_Problem statement:_
Using the data below, restate exactly every line from the one with "pink rectangle: rotated" up to and including the one with "yellow square at (490, 304): moved 2 px left". No picture belongs in it.

------ Information supplied

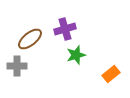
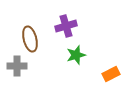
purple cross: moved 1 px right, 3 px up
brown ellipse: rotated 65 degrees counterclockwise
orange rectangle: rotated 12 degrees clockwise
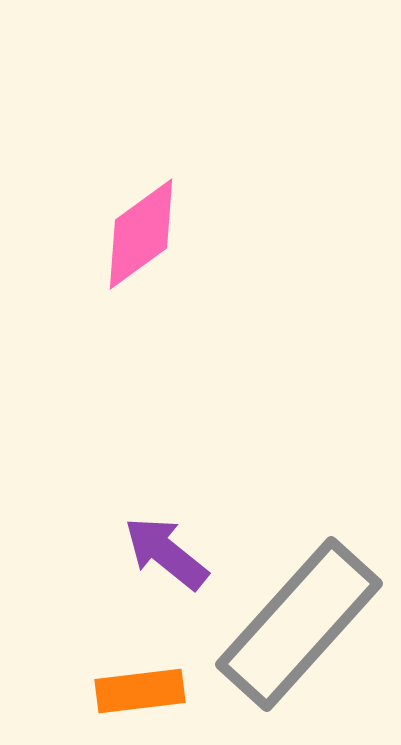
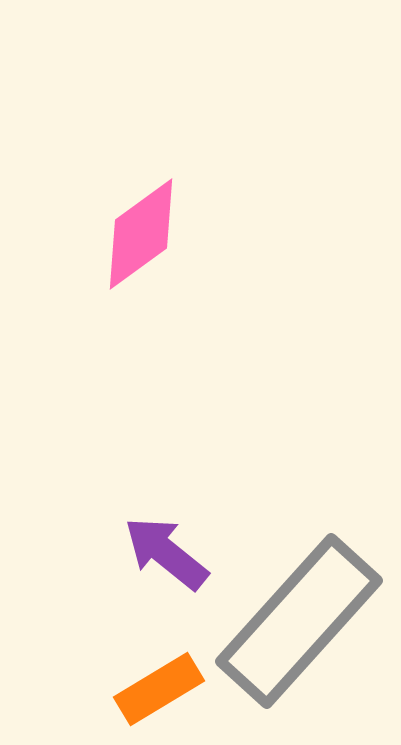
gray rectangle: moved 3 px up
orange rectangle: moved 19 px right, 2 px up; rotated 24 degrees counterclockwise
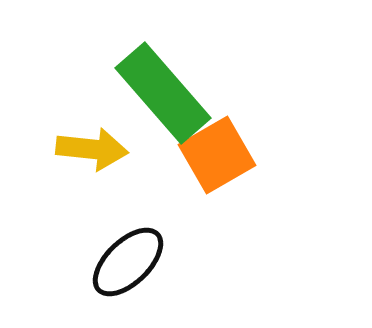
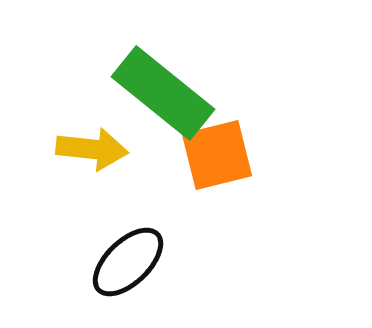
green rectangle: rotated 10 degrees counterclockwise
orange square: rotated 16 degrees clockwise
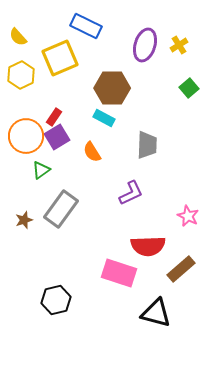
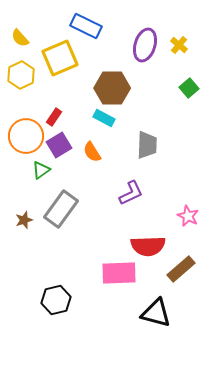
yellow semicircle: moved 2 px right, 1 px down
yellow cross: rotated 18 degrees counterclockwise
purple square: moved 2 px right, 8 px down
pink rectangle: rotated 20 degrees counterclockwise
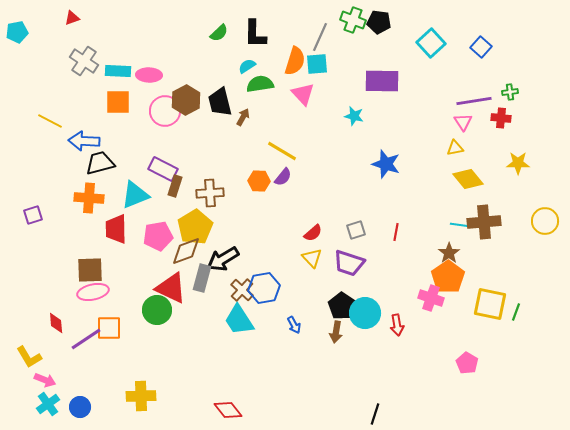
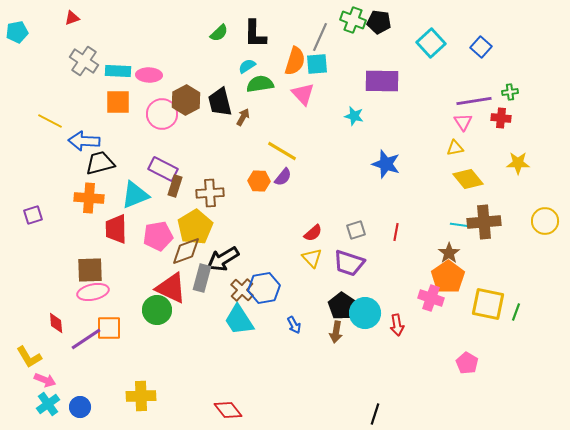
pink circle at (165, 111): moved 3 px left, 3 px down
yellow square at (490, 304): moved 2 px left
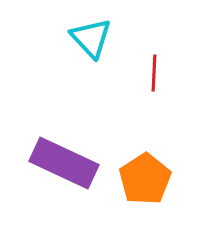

------------
------ Information supplied

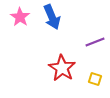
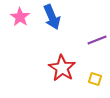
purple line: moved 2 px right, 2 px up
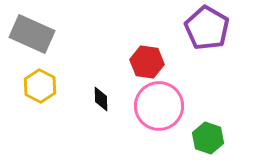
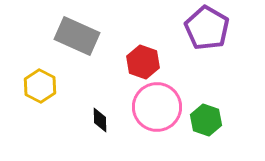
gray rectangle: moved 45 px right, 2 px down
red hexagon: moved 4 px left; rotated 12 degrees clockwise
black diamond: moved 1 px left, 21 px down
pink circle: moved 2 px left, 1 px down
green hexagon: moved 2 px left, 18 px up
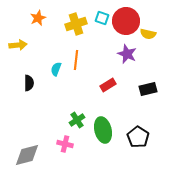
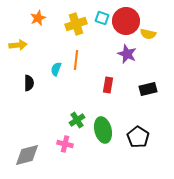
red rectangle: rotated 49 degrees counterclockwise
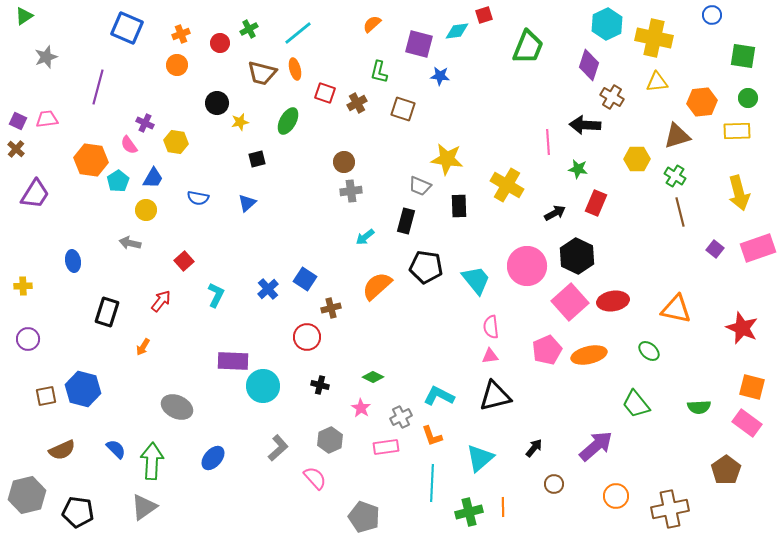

------------

_Task result:_
pink rectangle: rotated 20 degrees counterclockwise
pink circle at (165, 111): moved 3 px left, 3 px down
yellow square at (490, 304): moved 2 px left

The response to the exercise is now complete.